## What the exercise asks:
Repeat the listing exactly, line by line, and leave the pictures behind.

## Supplied information:
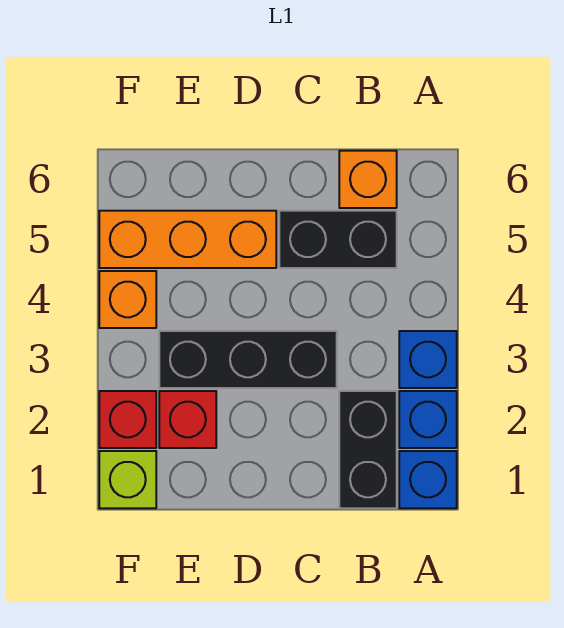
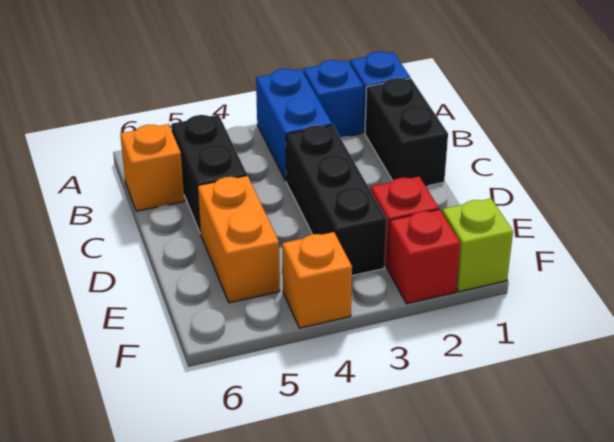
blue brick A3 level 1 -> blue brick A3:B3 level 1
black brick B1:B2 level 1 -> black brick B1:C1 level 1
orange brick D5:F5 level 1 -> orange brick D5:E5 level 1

## Solution to this problem:
blue brick A3 level 1 -> blue brick A3:B3 level 1
black brick B1:B2 level 1 -> black brick B1:C1 level 1
orange brick D5:F5 level 1 -> orange brick D5:E5 level 1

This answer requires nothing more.